[Items listed in a dataset]
--- START ---

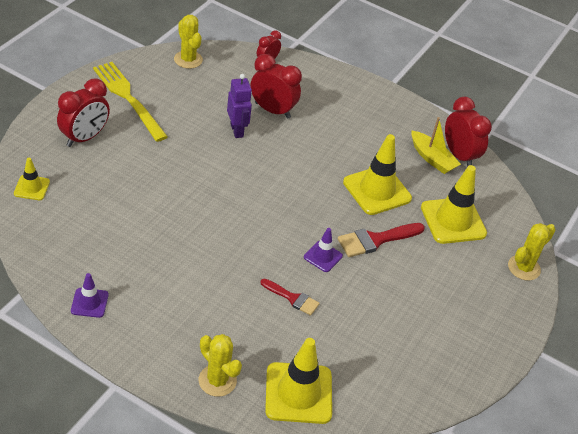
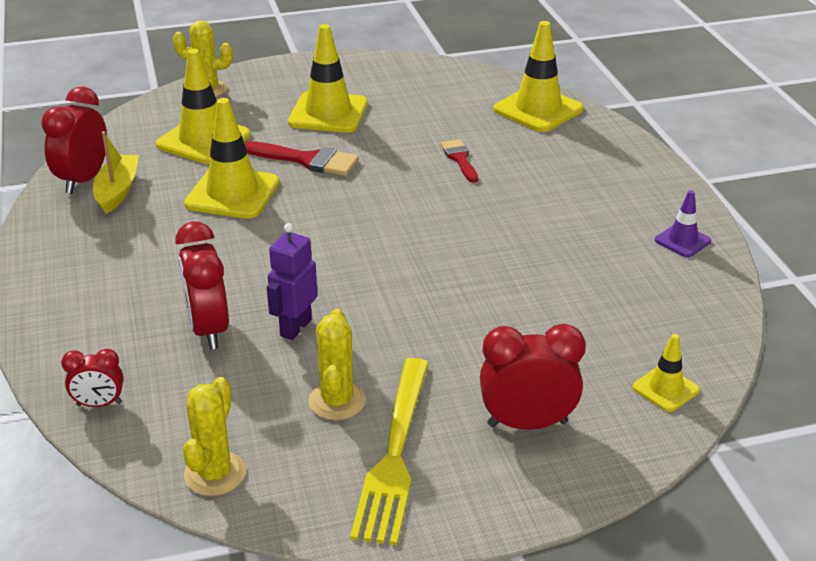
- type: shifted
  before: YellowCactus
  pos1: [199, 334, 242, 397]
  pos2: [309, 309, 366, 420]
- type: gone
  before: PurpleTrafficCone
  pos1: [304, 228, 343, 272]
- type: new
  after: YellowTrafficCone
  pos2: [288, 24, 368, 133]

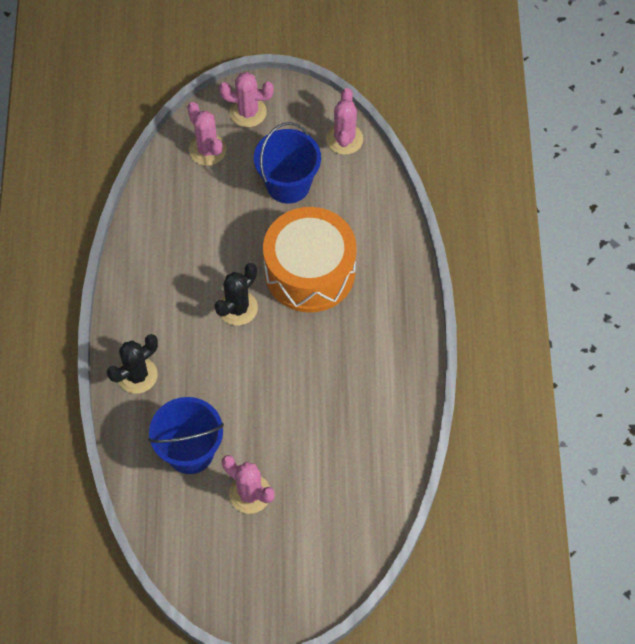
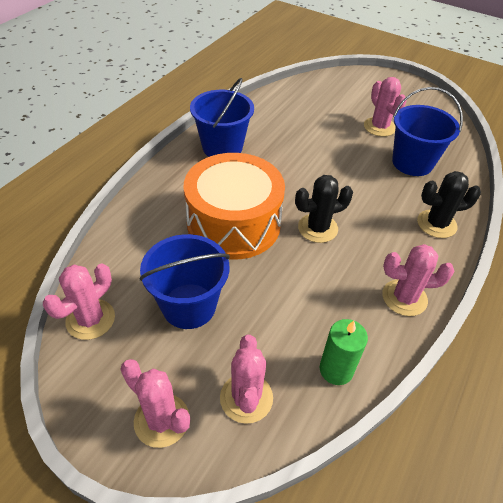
- type: new
  after: BlueBucket
  pos2: [190, 78, 254, 157]
- type: new
  after: GreenCandle
  pos2: [320, 319, 368, 385]
- type: new
  after: PinkCactus
  pos2: [382, 244, 455, 316]

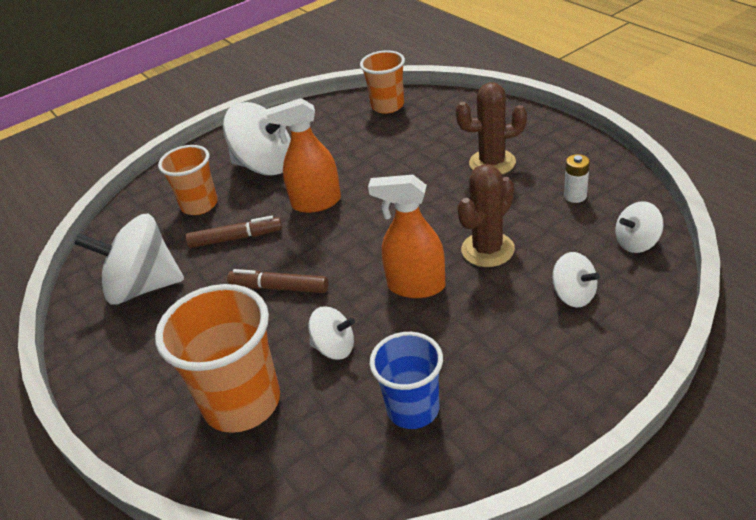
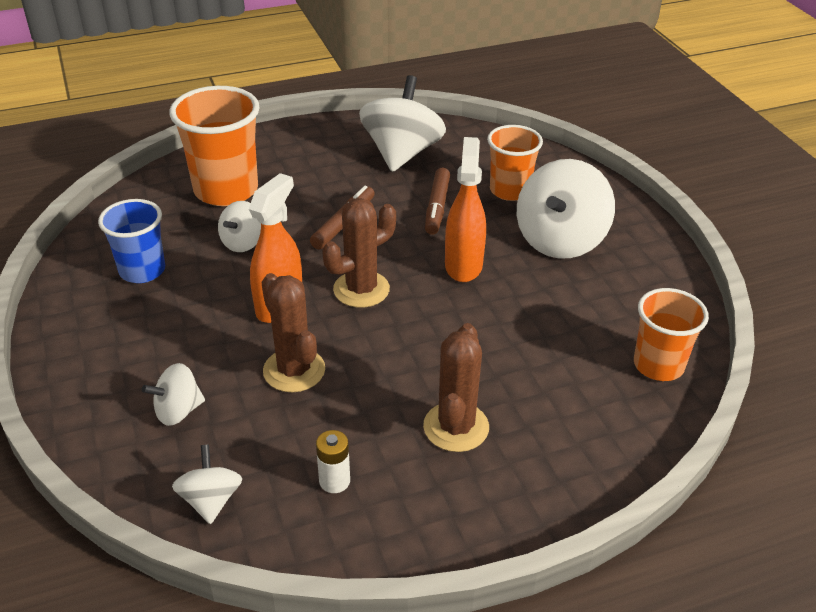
- type: new
  after: BrownCactus
  pos2: [322, 198, 396, 308]

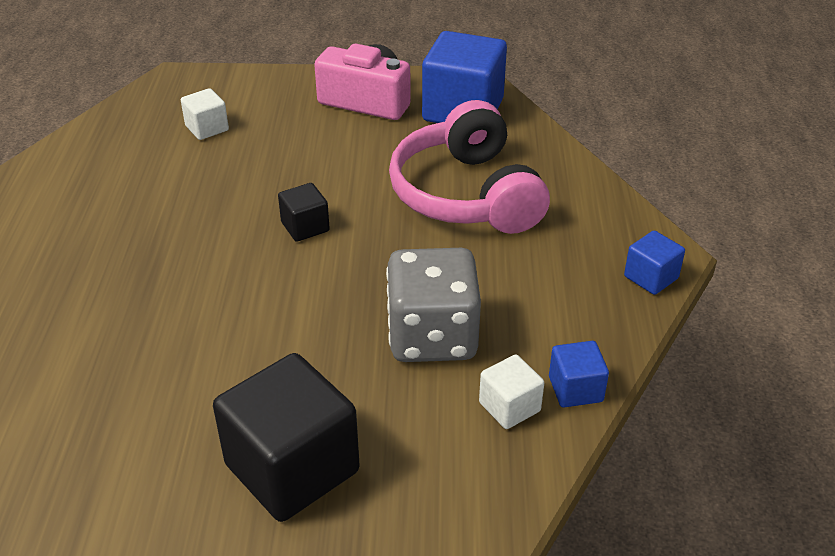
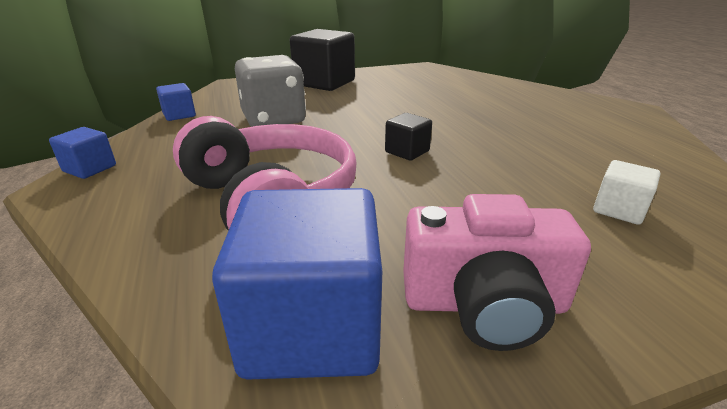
- type: gone
  before: WhiteCube
  pos1: [479, 354, 544, 429]

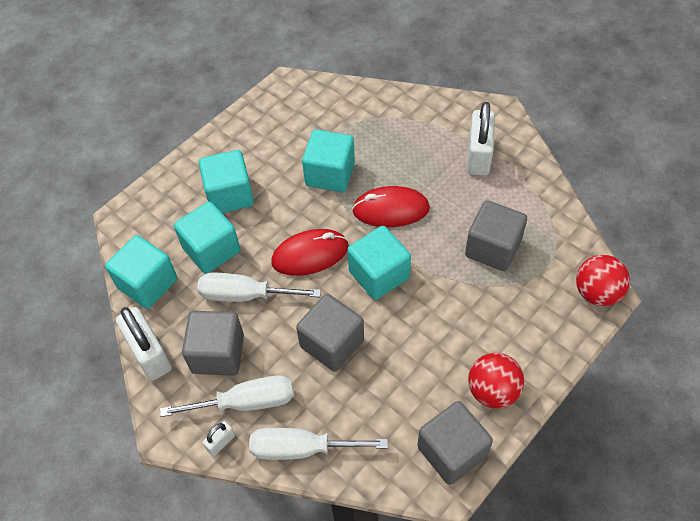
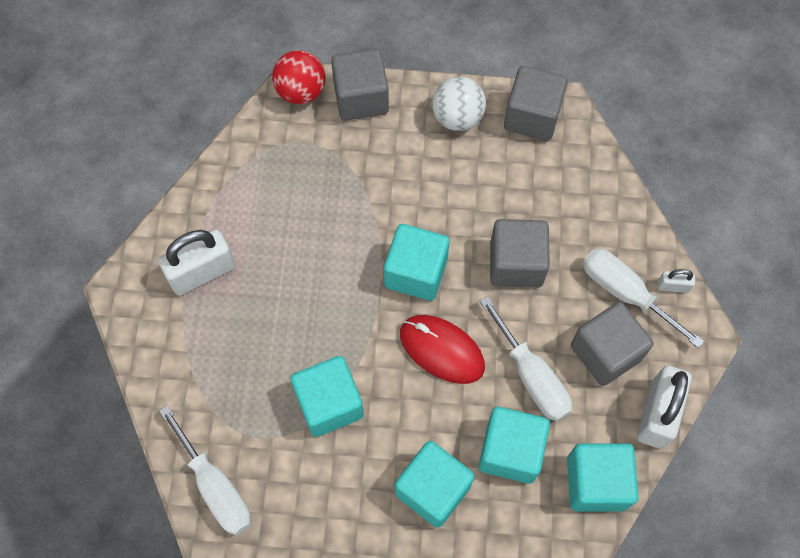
- type: shifted
  before: WhiteScrewdriver
  pos1: [249, 428, 388, 460]
  pos2: [159, 405, 251, 535]
- type: gone
  before: RedMouse
  pos1: [352, 186, 430, 227]
- type: shifted
  before: GreyCube
  pos1: [465, 200, 527, 271]
  pos2: [331, 49, 389, 121]
- type: repainted
  before: RedBall
  after: WhiteBall
  pos1: [468, 353, 524, 408]
  pos2: [432, 77, 486, 131]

--- END ---

TASK BRIEF: If a record contains a picture, leave the picture out; repeat the record itself exactly.

COMPLETED TASK:
- type: shifted
  before: YellowCactus
  pos1: [199, 334, 242, 397]
  pos2: [309, 309, 366, 420]
- type: gone
  before: PurpleTrafficCone
  pos1: [304, 228, 343, 272]
- type: new
  after: YellowTrafficCone
  pos2: [288, 24, 368, 133]

- type: new
  after: BlueBucket
  pos2: [190, 78, 254, 157]
- type: new
  after: GreenCandle
  pos2: [320, 319, 368, 385]
- type: new
  after: PinkCactus
  pos2: [382, 244, 455, 316]

- type: new
  after: BrownCactus
  pos2: [322, 198, 396, 308]

- type: gone
  before: WhiteCube
  pos1: [479, 354, 544, 429]

- type: shifted
  before: WhiteScrewdriver
  pos1: [249, 428, 388, 460]
  pos2: [159, 405, 251, 535]
- type: gone
  before: RedMouse
  pos1: [352, 186, 430, 227]
- type: shifted
  before: GreyCube
  pos1: [465, 200, 527, 271]
  pos2: [331, 49, 389, 121]
- type: repainted
  before: RedBall
  after: WhiteBall
  pos1: [468, 353, 524, 408]
  pos2: [432, 77, 486, 131]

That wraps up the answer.